> REQUIRED WORK
Leave out the pictures and output exactly the lines below from the one with "The gum eraser" down to the one with "The stacking rings (royal", both of them included.

> INFORMATION SHOWN
________________________________________

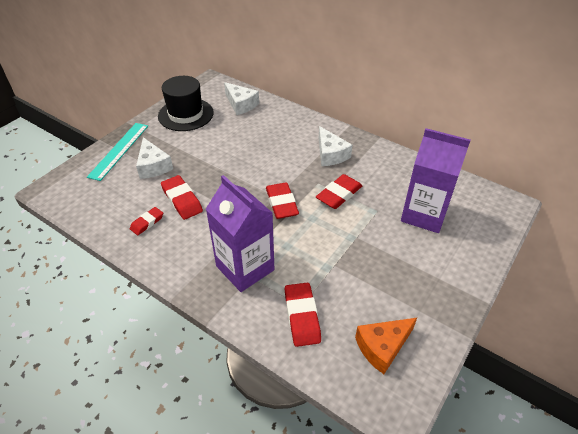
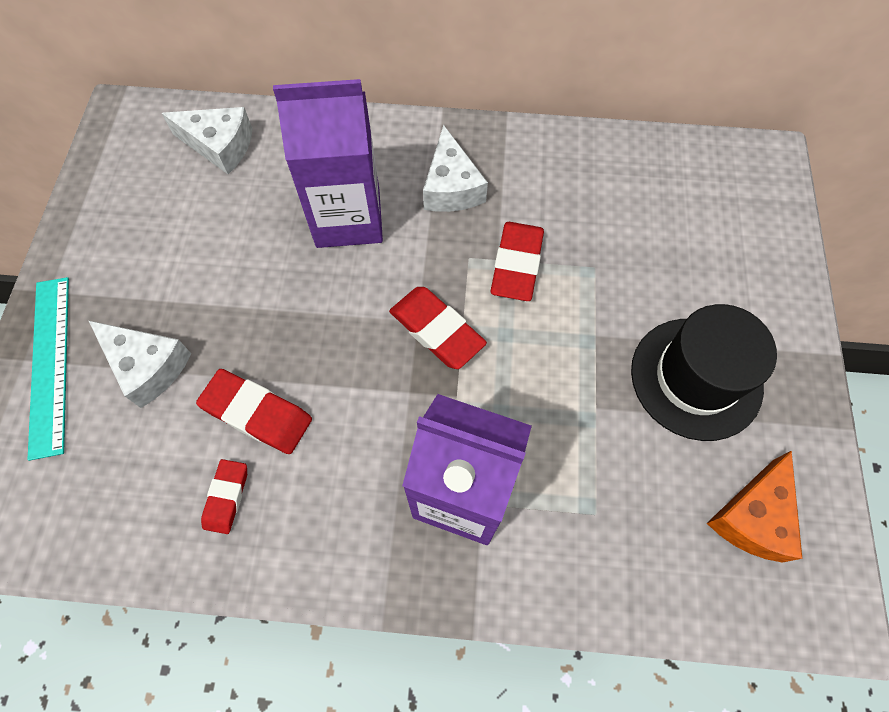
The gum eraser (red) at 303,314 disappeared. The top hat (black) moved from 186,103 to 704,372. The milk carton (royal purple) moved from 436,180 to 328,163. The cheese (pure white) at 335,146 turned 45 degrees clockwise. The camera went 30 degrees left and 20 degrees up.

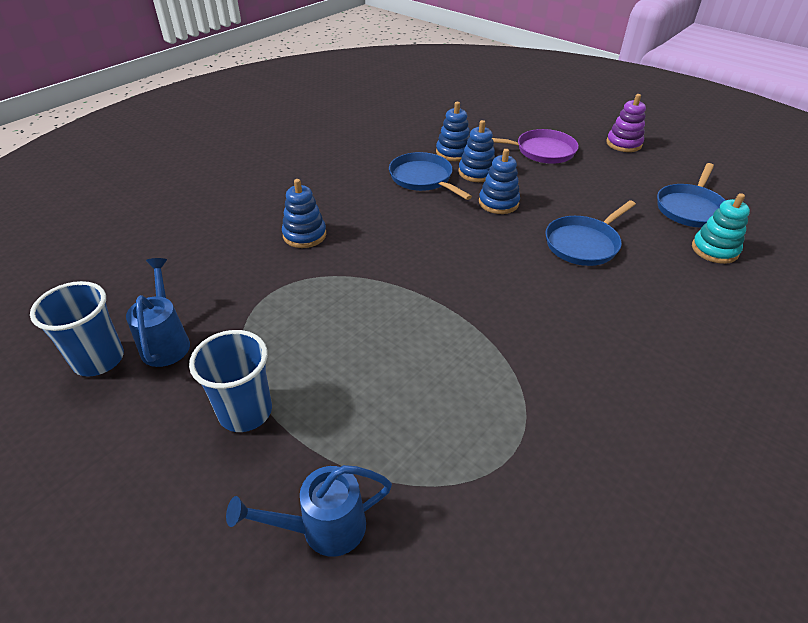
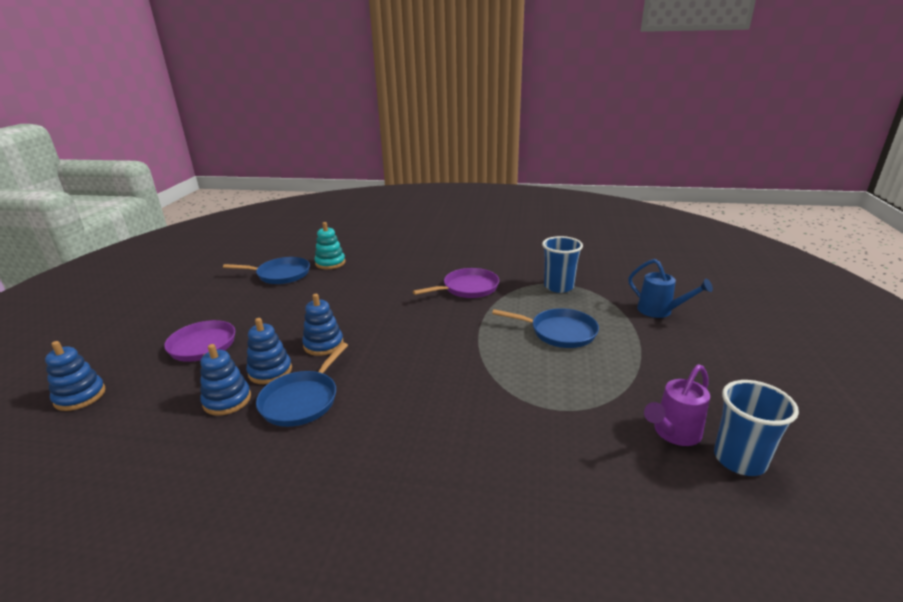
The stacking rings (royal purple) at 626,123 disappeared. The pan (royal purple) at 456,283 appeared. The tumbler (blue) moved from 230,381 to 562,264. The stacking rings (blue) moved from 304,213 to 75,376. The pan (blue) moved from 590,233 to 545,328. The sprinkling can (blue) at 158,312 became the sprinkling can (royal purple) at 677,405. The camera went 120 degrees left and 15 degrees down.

________________________________________

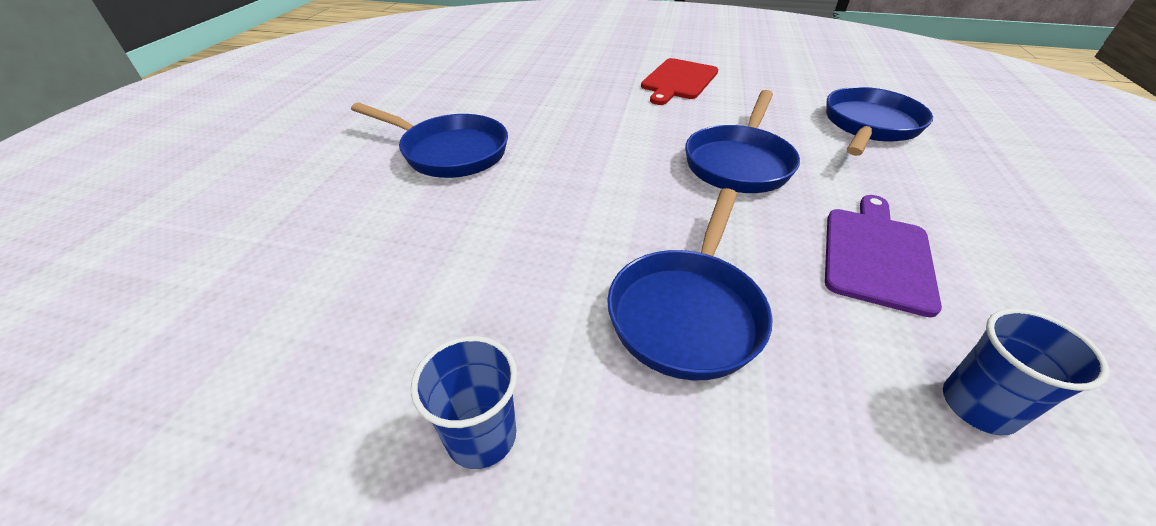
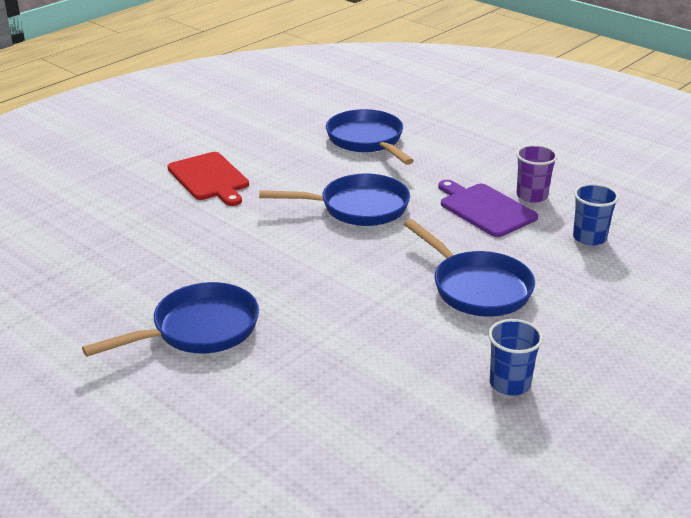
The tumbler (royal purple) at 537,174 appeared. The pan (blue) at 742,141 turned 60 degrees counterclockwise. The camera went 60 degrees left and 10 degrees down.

________________________________________

> FINISHED TASK
The gum eraser (red) at 303,314 disappeared. The top hat (black) moved from 186,103 to 704,372. The milk carton (royal purple) moved from 436,180 to 328,163. The cheese (pure white) at 335,146 turned 45 degrees clockwise. The camera went 30 degrees left and 20 degrees up.

The stacking rings (royal purple) at 626,123 disappeared. The pan (royal purple) at 456,283 appeared. The tumbler (blue) moved from 230,381 to 562,264. The stacking rings (blue) moved from 304,213 to 75,376. The pan (blue) moved from 590,233 to 545,328. The sprinkling can (blue) at 158,312 became the sprinkling can (royal purple) at 677,405. The camera went 120 degrees left and 15 degrees down.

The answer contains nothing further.